(Stored entries)

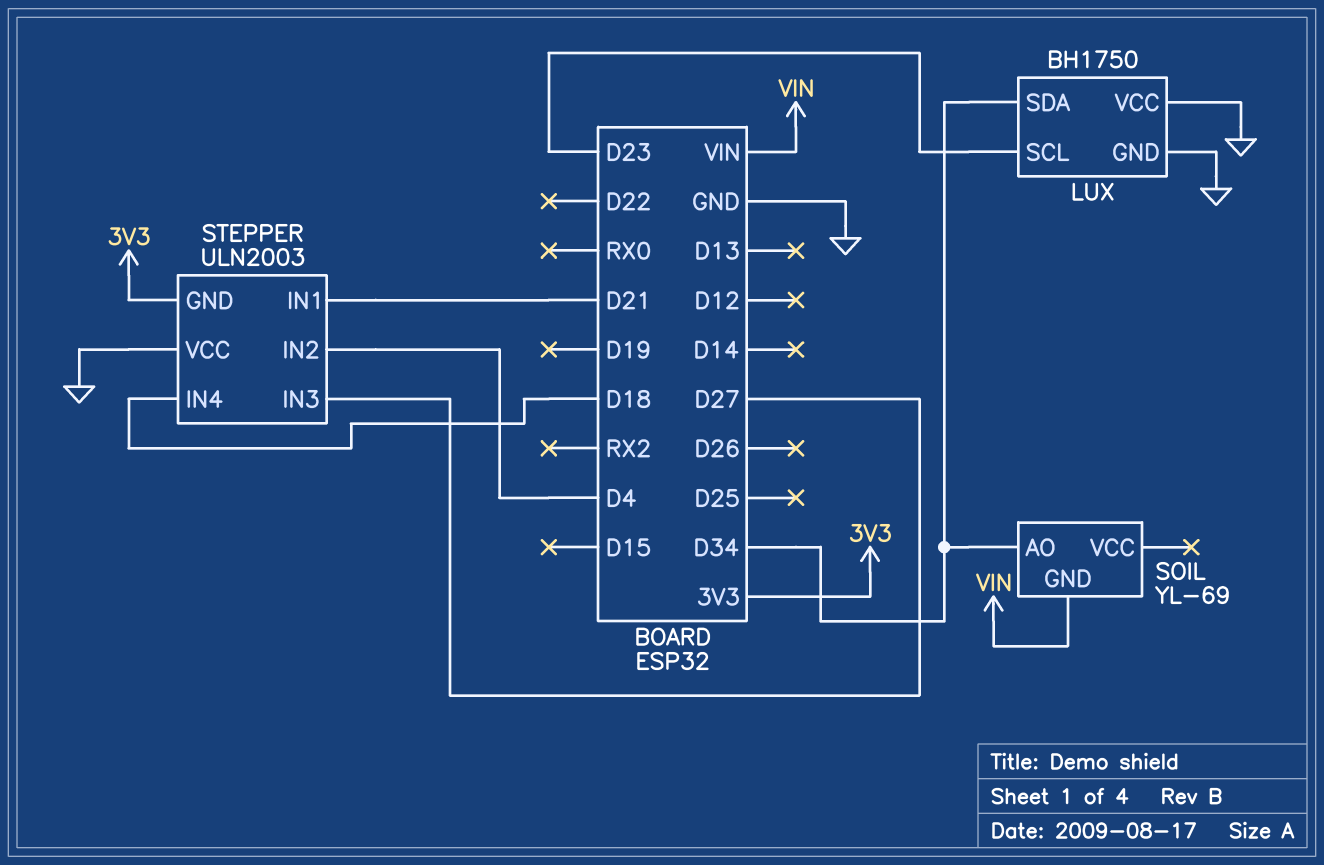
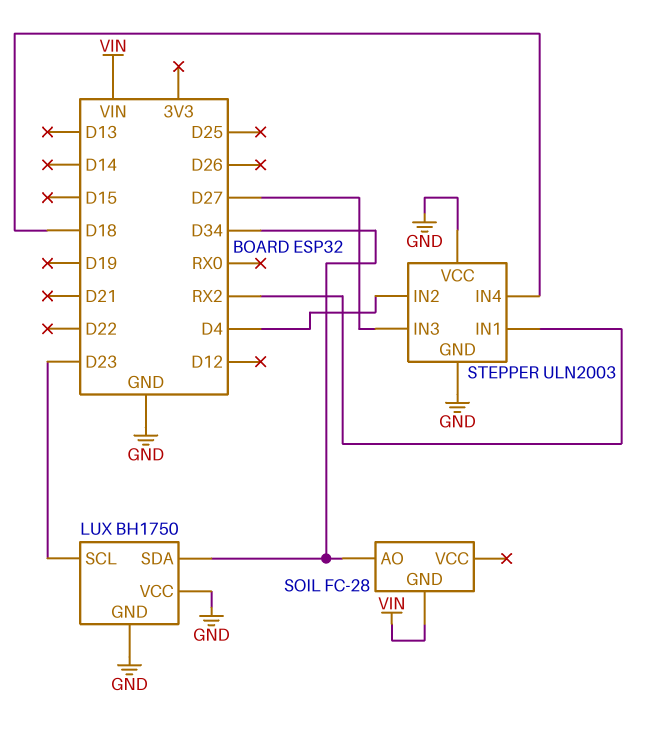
SOIL: YL-69 -> FC-28
STEPPER pin GND: 3V3 -> GND
STEPPER pin IN1: D21 -> RX2

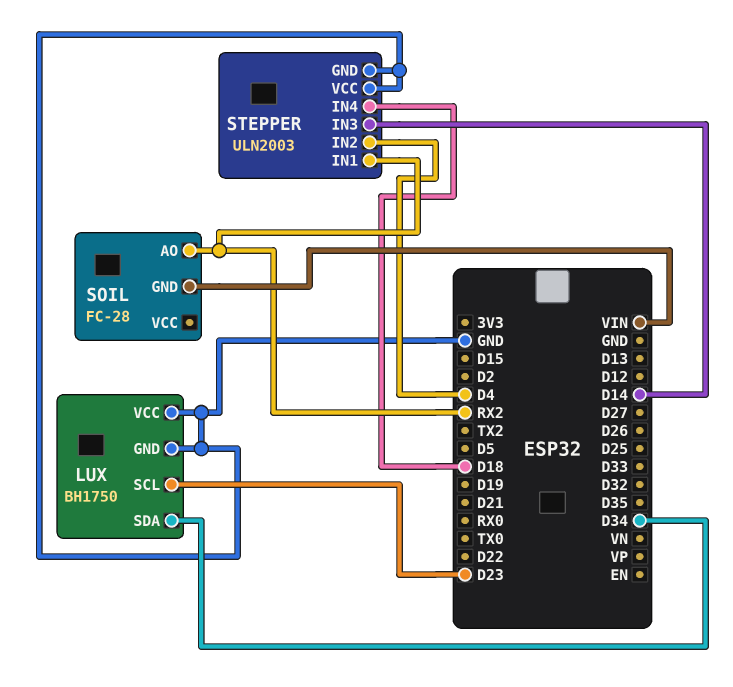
SOIL pin AO: D34 -> RX2
STEPPER pin IN3: D27 -> D14

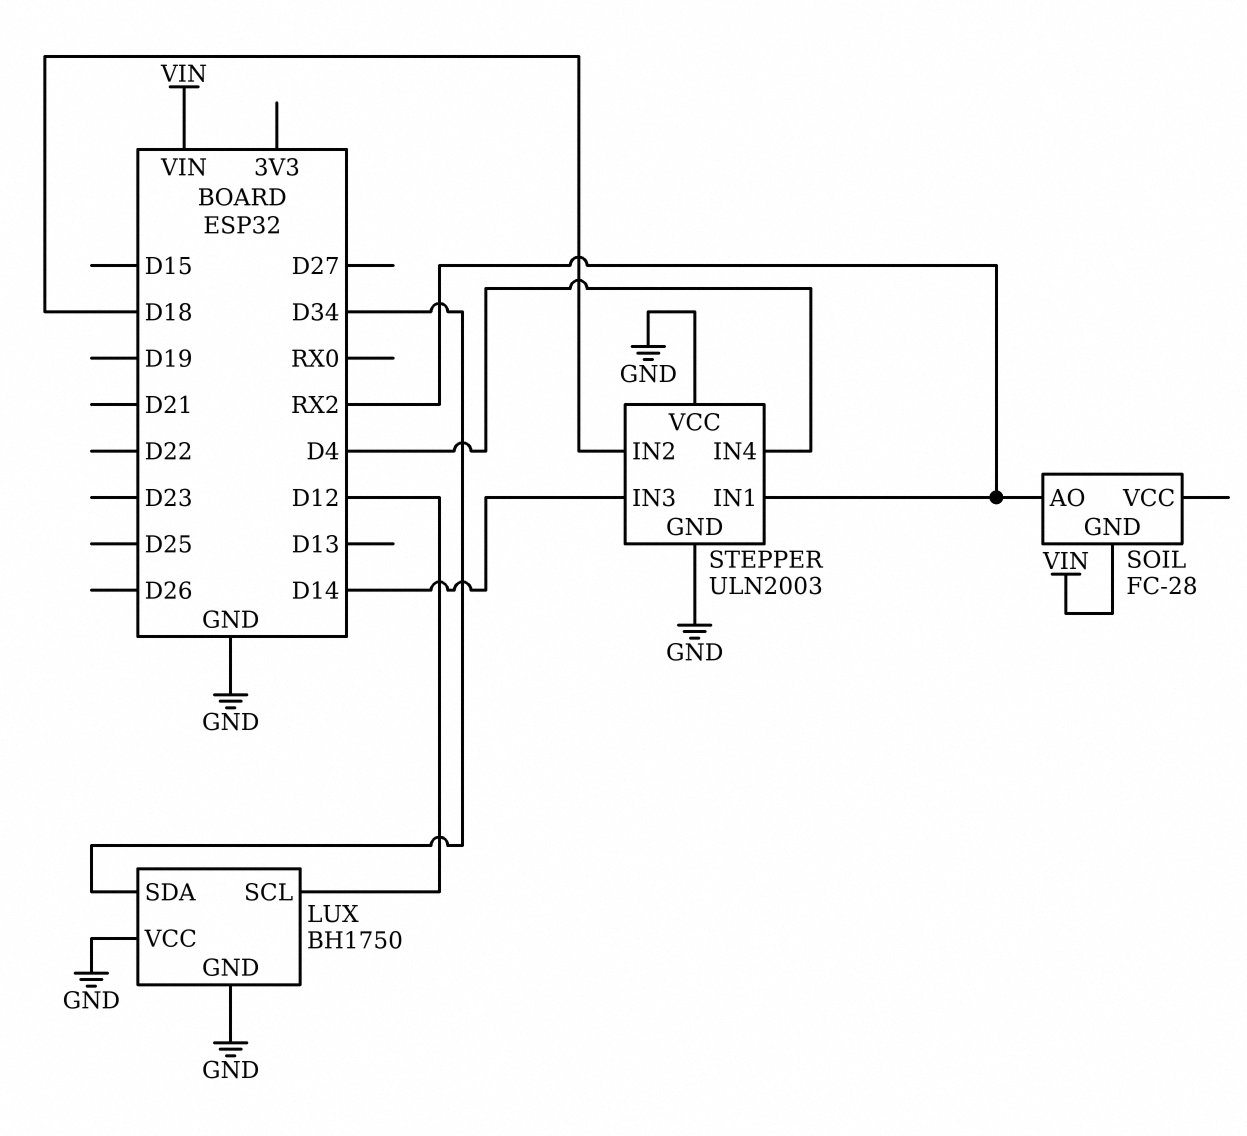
LUX pin SCL: D23 -> D12
STEPPER pin IN2: D4 -> D18
STEPPER pin IN4: D18 -> D4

## Problem description
Every line in the entries above that mentions the word "STEPPER" must be shown.

## Final answer
STEPPER pin GND: 3V3 -> GND
STEPPER pin IN1: D21 -> RX2
STEPPER pin IN3: D27 -> D14
STEPPER pin IN2: D4 -> D18
STEPPER pin IN4: D18 -> D4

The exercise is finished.